__Requirement__
From the line that includes "camera: 15 degrees right, 20 degrees up" down to the final line of the data below, copy every line exactly and leave the rest out.

== Given data

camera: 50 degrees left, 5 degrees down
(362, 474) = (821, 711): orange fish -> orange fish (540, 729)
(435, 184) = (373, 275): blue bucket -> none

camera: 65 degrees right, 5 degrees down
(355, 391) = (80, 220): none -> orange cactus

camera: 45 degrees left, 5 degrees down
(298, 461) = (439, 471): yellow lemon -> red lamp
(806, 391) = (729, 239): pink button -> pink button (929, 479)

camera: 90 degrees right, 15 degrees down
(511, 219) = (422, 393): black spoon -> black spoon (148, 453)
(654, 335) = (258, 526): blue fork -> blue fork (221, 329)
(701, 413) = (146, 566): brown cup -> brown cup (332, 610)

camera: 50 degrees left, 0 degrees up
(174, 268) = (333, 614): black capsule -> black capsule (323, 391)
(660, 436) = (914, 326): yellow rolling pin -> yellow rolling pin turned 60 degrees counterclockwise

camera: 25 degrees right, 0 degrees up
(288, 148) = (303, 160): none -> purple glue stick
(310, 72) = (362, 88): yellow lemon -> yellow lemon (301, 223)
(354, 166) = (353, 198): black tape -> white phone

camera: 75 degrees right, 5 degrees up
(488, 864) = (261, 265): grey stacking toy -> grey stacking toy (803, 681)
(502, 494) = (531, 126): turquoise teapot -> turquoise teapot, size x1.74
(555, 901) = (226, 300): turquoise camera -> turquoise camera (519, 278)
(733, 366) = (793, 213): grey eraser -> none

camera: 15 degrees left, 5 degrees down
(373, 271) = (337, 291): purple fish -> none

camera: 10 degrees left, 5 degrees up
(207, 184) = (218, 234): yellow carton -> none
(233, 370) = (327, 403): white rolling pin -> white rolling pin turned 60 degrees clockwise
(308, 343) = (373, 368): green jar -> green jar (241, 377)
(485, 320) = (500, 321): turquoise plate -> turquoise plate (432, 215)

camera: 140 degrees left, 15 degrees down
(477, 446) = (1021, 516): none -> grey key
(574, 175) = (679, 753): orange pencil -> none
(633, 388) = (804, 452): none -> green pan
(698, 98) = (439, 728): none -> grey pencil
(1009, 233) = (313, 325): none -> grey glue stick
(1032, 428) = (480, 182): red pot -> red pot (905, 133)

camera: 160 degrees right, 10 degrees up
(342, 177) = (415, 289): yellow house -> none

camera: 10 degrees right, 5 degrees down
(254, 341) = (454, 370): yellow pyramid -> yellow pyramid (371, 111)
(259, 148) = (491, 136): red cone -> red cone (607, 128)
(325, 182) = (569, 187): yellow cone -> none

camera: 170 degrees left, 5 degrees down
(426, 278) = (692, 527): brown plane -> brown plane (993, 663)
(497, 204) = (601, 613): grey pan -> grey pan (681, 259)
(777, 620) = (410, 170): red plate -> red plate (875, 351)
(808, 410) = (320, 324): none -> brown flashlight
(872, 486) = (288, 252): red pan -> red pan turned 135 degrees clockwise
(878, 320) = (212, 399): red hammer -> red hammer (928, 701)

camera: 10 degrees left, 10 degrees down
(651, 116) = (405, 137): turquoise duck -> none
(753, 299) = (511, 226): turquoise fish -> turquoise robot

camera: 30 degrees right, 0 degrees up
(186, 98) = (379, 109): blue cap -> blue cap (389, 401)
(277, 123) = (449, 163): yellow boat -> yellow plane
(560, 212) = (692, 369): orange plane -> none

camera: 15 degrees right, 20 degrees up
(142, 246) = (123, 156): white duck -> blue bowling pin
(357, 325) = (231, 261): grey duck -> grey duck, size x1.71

====

__Exercise answer__
camera: 15 degrees right, 20 degrees up
(142, 246) = (123, 156): white duck -> blue bowling pin
(357, 325) = (231, 261): grey duck -> grey duck, size x1.71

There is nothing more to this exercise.